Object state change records
^^^^^^^^

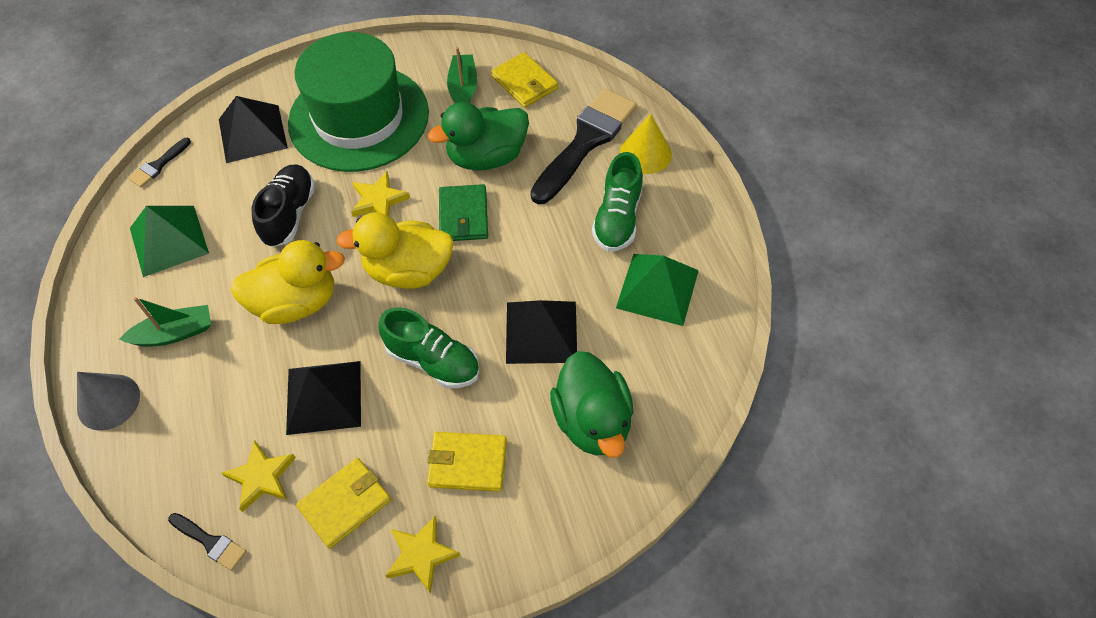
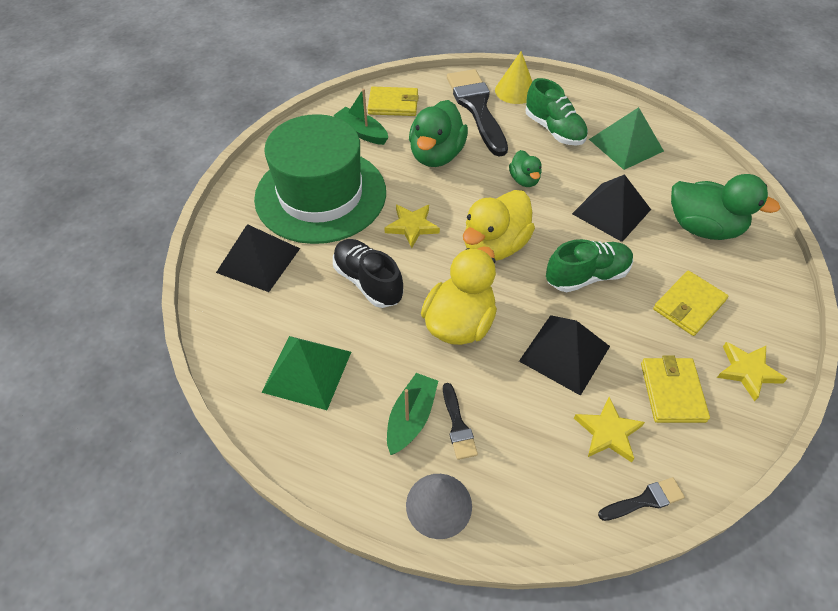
camera: 50 degrees left, 5 degrees down
(158, 165) = (215, 336): black brush -> black brush (458, 425)
(463, 216) = (475, 193): green wallet -> none
(518, 240) = (524, 180): none -> green duck

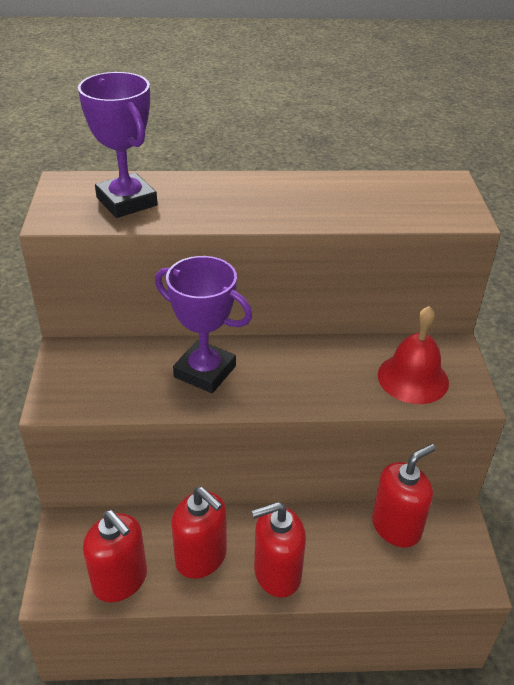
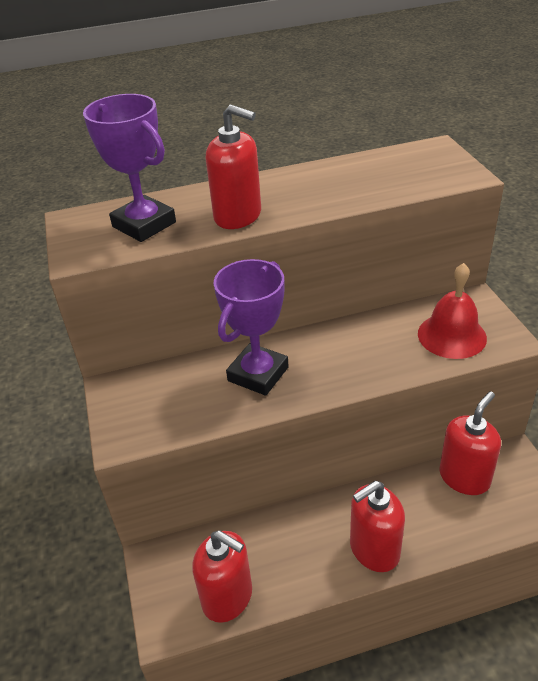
camera: 10 degrees left, 0 degrees up
(201, 557) = (297, 554): red soap dispenser -> red soap dispenser (238, 216)
(205, 371) = (258, 374): purple trophy -> purple trophy turned 75 degrees counterclockwise

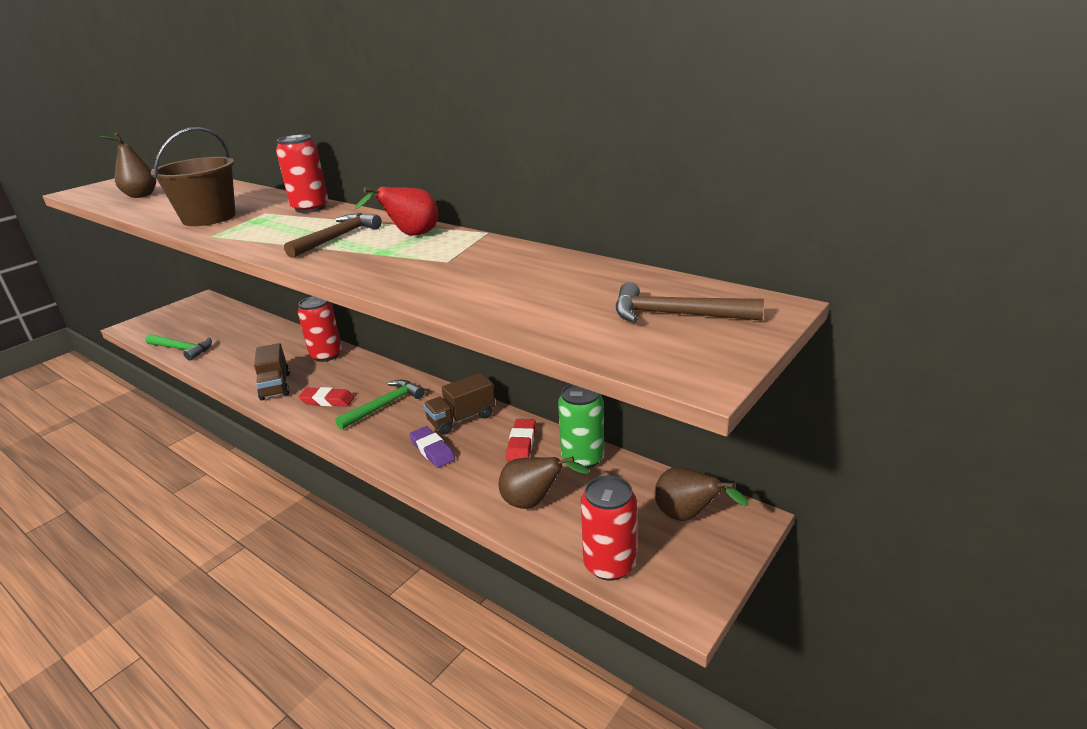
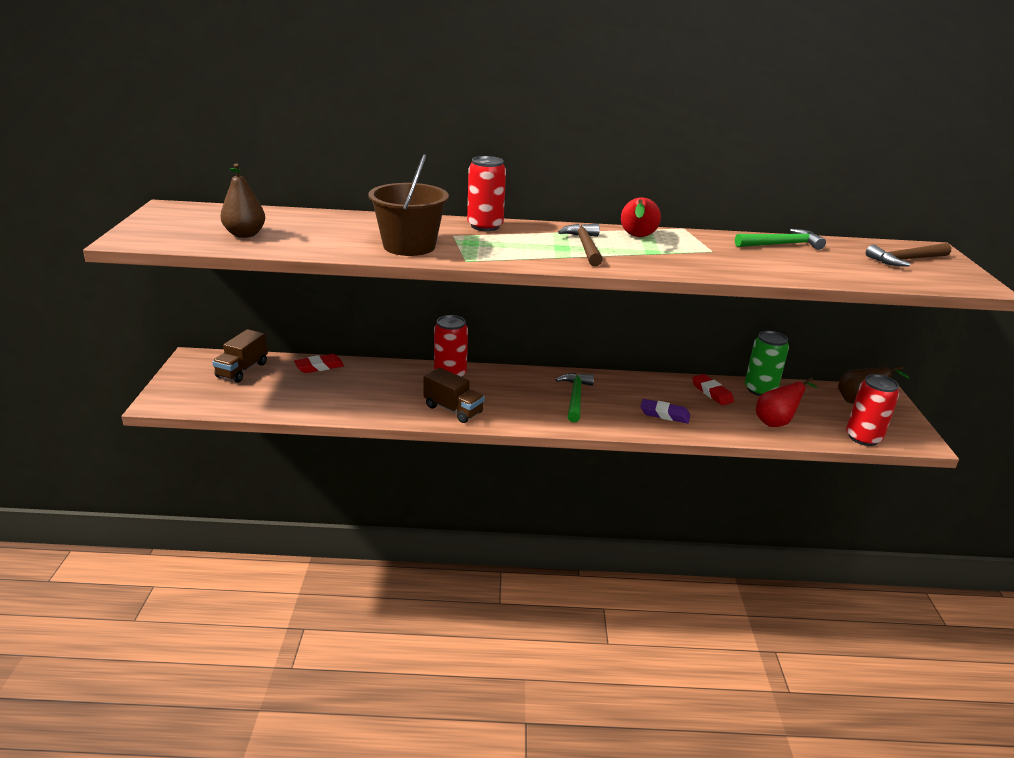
camera: 40 degrees left, 0 degrees up
(182, 349) = (282, 407): green hammer -> green hammer (781, 244)
(327, 400) = (522, 407): red eraser -> red eraser (319, 366)
(461, 419) = (647, 389): brown truck -> brown truck (242, 370)
(534, 502) = (776, 422): brown pear -> red pear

^^^^^^^^

Since only the text is wanted, repeat all the records above exactly and omit the pictures.

Solved exercise:
camera: 50 degrees left, 5 degrees down
(158, 165) = (215, 336): black brush -> black brush (458, 425)
(463, 216) = (475, 193): green wallet -> none
(518, 240) = (524, 180): none -> green duck

camera: 10 degrees left, 0 degrees up
(201, 557) = (297, 554): red soap dispenser -> red soap dispenser (238, 216)
(205, 371) = (258, 374): purple trophy -> purple trophy turned 75 degrees counterclockwise

camera: 40 degrees left, 0 degrees up
(182, 349) = (282, 407): green hammer -> green hammer (781, 244)
(327, 400) = (522, 407): red eraser -> red eraser (319, 366)
(461, 419) = (647, 389): brown truck -> brown truck (242, 370)
(534, 502) = (776, 422): brown pear -> red pear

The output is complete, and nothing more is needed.